Rows on spatial positioning
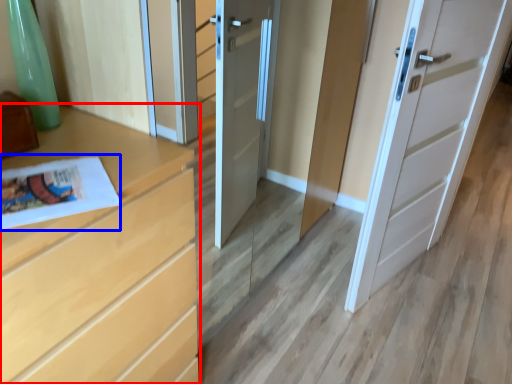
Question: Among these objects, which one is nearest to the camera, chest of drawers (highlighted by a red box) or magazine (highlighted by a blue box)?

Choices:
 (A) chest of drawers
 (B) magazine

Answer: (A)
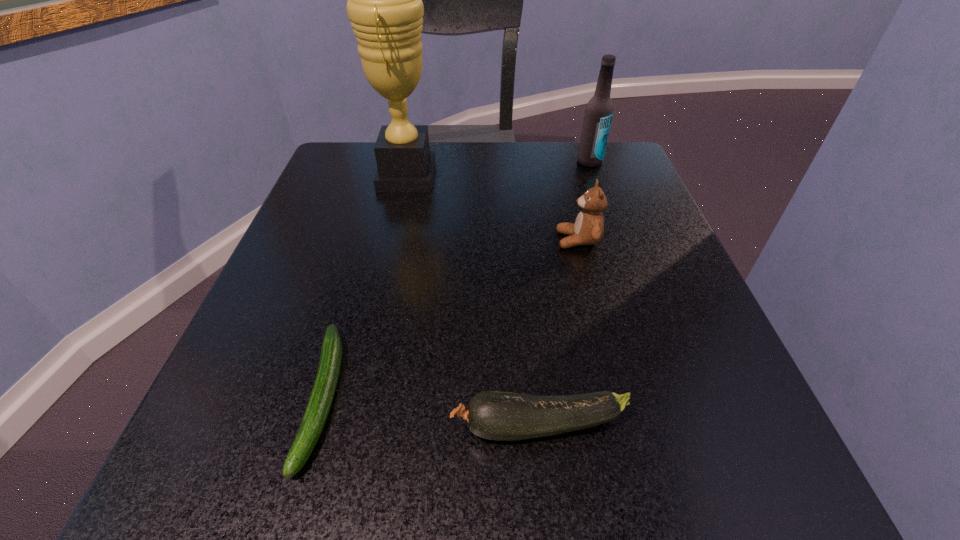
The height and width of the screenshot is (540, 960). Find the location of `zucchini that is at the left edge`. zucchini that is at the left edge is located at coordinates (321, 398).

Where is `beer bottle at the right edge`? This screenshot has height=540, width=960. beer bottle at the right edge is located at coordinates (599, 110).

I want to click on teddy bear that is positioned at the right edge, so 588,229.

You are a GUI agent. You are given a task and a screenshot of the screen. Output one action in this format:
    pyautogui.click(x=<x>, y=<y>)
    Task: Click on the object at the far left corner
    This screenshot has height=540, width=960.
    Given the screenshot: What is the action you would take?
    pyautogui.click(x=385, y=7)

This screenshot has height=540, width=960. Find the location of `object that is at the near left corner`. object that is at the near left corner is located at coordinates (321, 398).

Locate an element on the screen. object located at the far right corner is located at coordinates point(599,110).

This screenshot has width=960, height=540. Find the location of `vacant space at the far edge of the desktop`. vacant space at the far edge of the desktop is located at coordinates (444, 166).

This screenshot has height=540, width=960. What are the coordinates of `free space at the near edge of the desktop` in the screenshot? It's located at (626, 489).

Where is `vacant space at the left edge`? Image resolution: width=960 pixels, height=540 pixels. vacant space at the left edge is located at coordinates (297, 235).

Find the location of a particular element. blank space at the right edge of the desktop is located at coordinates (733, 392).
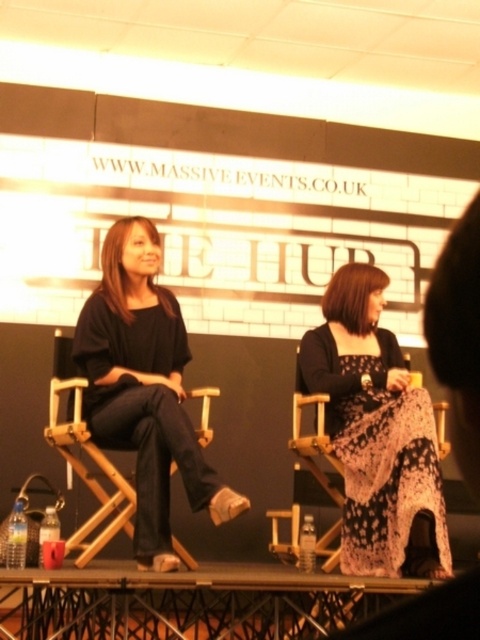
You are a photographer at the event and need to capture a clear shot of both the black lace dress at center and the matte black top at center. Based on their positions, which one is closer to the camera?

The black lace dress at center is positioned under the matte black top at center, meaning it is closer to the camera. Therefore, the black lace dress at center will appear closer in the photo.

You are standing in front of the stage at THE LIVIN event. There are two points marked on the stage floor. One is at point coordinates point [324,305] and the other at point [163,380]. Which point is closer to you?

Point [163,380] is closer to you because it is less further to the camera than point [324,305].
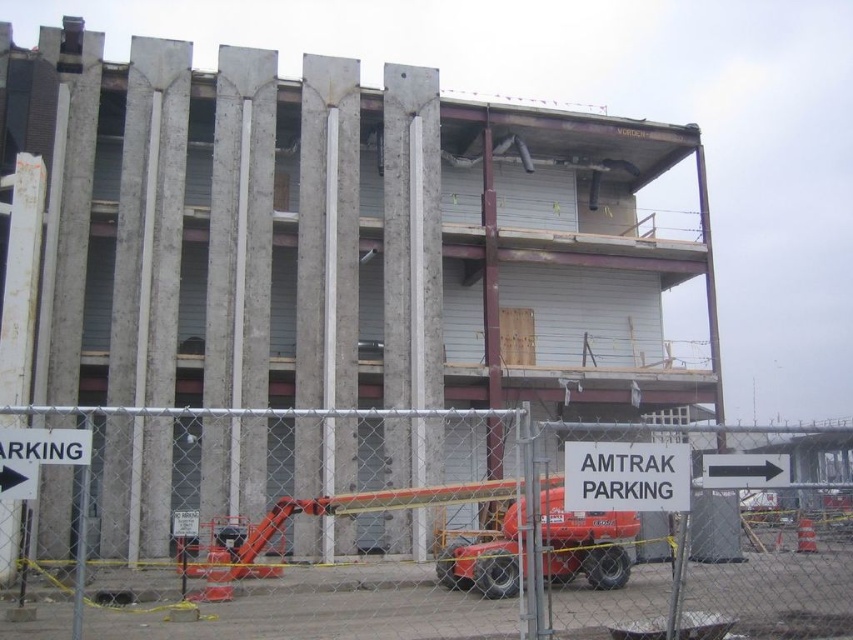
You are a construction worker who needs to move a 10 meter long steel beam from the orange rubber lift at lower center to the location pointed by the black arrow at right. Can you safely transport the beam without extending it beyond the available space?

The orange rubber lift at lower center is 8.45 meters from the black arrow at right. Since the steel beam is 10 meters long, it would extend 1.55 meters beyond the distance between them, making it unsafe to transport without proper clearance. Adjust the route or shorten the beam to fit within the 8.45 meter space.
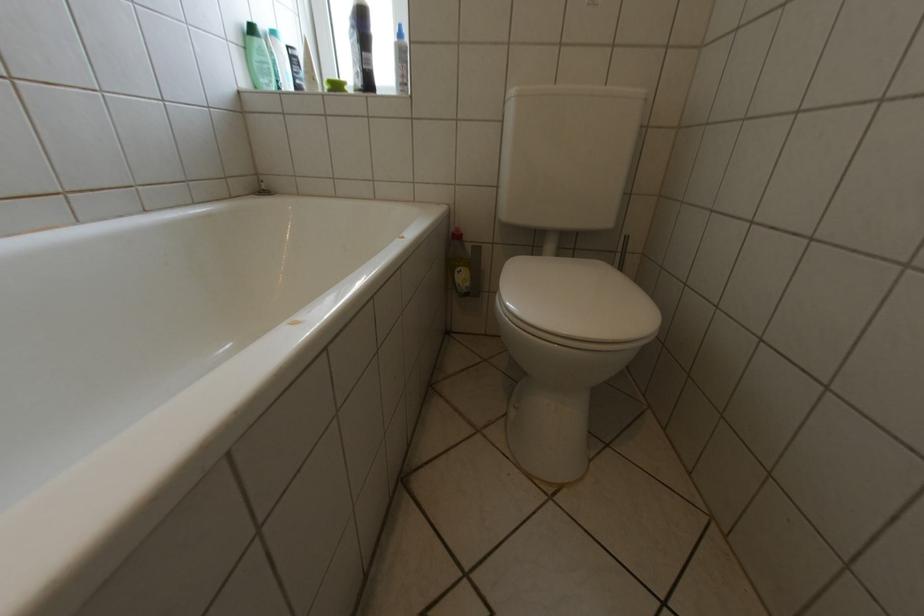
Identify the location of white toilet lid. (578, 300).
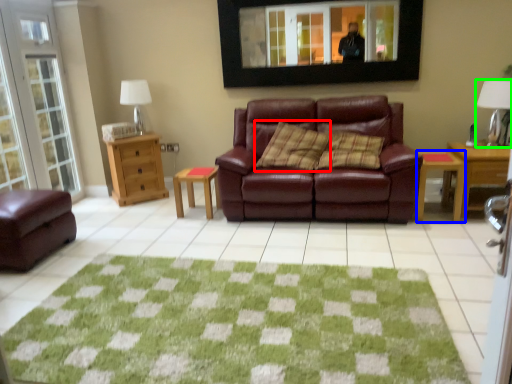
Question: Estimate the real-world distances between objects in this image. Which object is closer to pillow (highlighted by a red box), table (highlighted by a blue box) or lamp (highlighted by a green box)?

Choices:
 (A) table
 (B) lamp

Answer: (A)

The request
Could you reproduce all of the rows above word for word, leaving out the pictures?

Written response
Question: Among these objects, which one is nearest to the camera, chest of drawers (highlighted by a red box) or magazine (highlighted by a blue box)?

Choices:
 (A) chest of drawers
 (B) magazine

Answer: (A)
The height and width of the screenshot is (540, 960). Find the location of `zucchini that is at the left edge`. zucchini that is at the left edge is located at coordinates (321, 398).

Where is `beer bottle at the right edge`? This screenshot has height=540, width=960. beer bottle at the right edge is located at coordinates (599, 110).

I want to click on teddy bear that is positioned at the right edge, so 588,229.

You are a GUI agent. You are given a task and a screenshot of the screen. Output one action in this format:
    pyautogui.click(x=<x>, y=<y>)
    Task: Click on the object at the far left corner
    This screenshot has height=540, width=960.
    Given the screenshot: What is the action you would take?
    pyautogui.click(x=385, y=7)

This screenshot has height=540, width=960. Find the location of `object that is at the near left corner`. object that is at the near left corner is located at coordinates (321, 398).

Locate an element on the screen. object located at the far right corner is located at coordinates point(599,110).

This screenshot has width=960, height=540. Find the location of `vacant space at the far edge of the desktop`. vacant space at the far edge of the desktop is located at coordinates (444, 166).

This screenshot has height=540, width=960. What are the coordinates of `free space at the near edge of the desktop` in the screenshot? It's located at (626, 489).

Where is `vacant space at the left edge`? Image resolution: width=960 pixels, height=540 pixels. vacant space at the left edge is located at coordinates (297, 235).

Find the location of a particular element. blank space at the right edge of the desktop is located at coordinates (733, 392).
You are a photographer at the event and need to capture a clear shot of both the black lace dress at center and the matte black top at center. Based on their positions, which one is closer to the camera?

The black lace dress at center is positioned under the matte black top at center, meaning it is closer to the camera. Therefore, the black lace dress at center will appear closer in the photo.

You are standing in front of the stage at THE LIVIN event. There are two points marked on the stage floor. One is at point coordinates point [324,305] and the other at point [163,380]. Which point is closer to you?

Point [163,380] is closer to you because it is less further to the camera than point [324,305].
You are a construction worker who needs to move a 10 meter long steel beam from the orange rubber lift at lower center to the location pointed by the black arrow at right. Can you safely transport the beam without extending it beyond the available space?

The orange rubber lift at lower center is 8.45 meters from the black arrow at right. Since the steel beam is 10 meters long, it would extend 1.55 meters beyond the distance between them, making it unsafe to transport without proper clearance. Adjust the route or shorten the beam to fit within the 8.45 meter space.
Identify the location of white toilet lid. (578, 300).
Question: Estimate the real-world distances between objects in this image. Which object is closer to pillow (highlighted by a red box), table (highlighted by a blue box) or lamp (highlighted by a green box)?

Choices:
 (A) table
 (B) lamp

Answer: (A)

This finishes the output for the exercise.